§ **Task inputs**
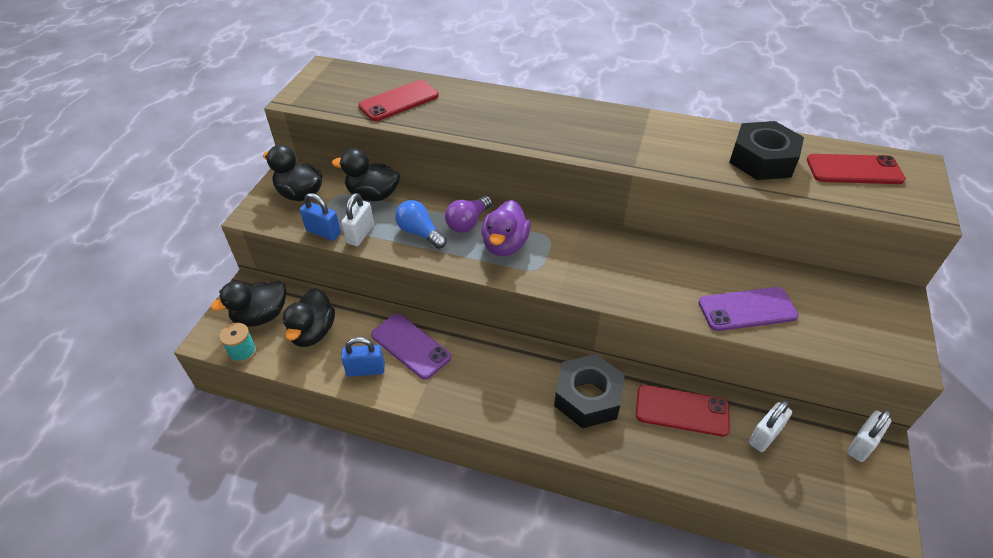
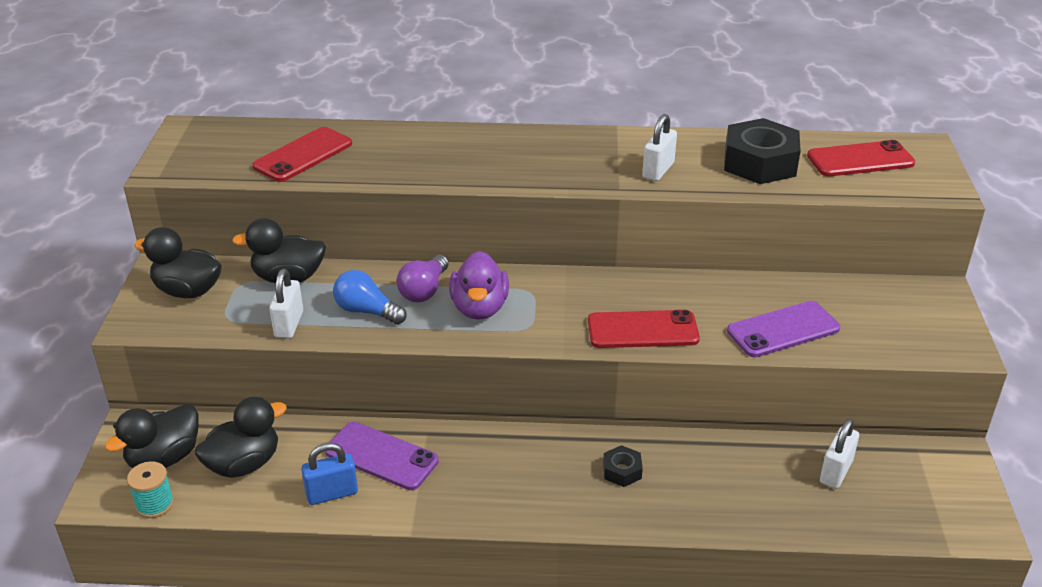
camera: 15 degrees left, 10 degrees down
(313, 332) = (244, 464): black duck -> black duck turned 120 degrees counterclockwise
(323, 232) = (238, 330): blue padlock -> none
(588, 397) = (622, 471): black nut -> black nut, size x0.47
(682, 410) = (736, 464): red phone -> red phone (642, 330)
(861, 445) = (941, 460): white padlock -> white padlock (658, 170)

§ **What to work on**
Copy out every line from the material above in which the word "degrees" appears.

§ **Expected output**
camera: 15 degrees left, 10 degrees down
(313, 332) = (244, 464): black duck -> black duck turned 120 degrees counterclockwise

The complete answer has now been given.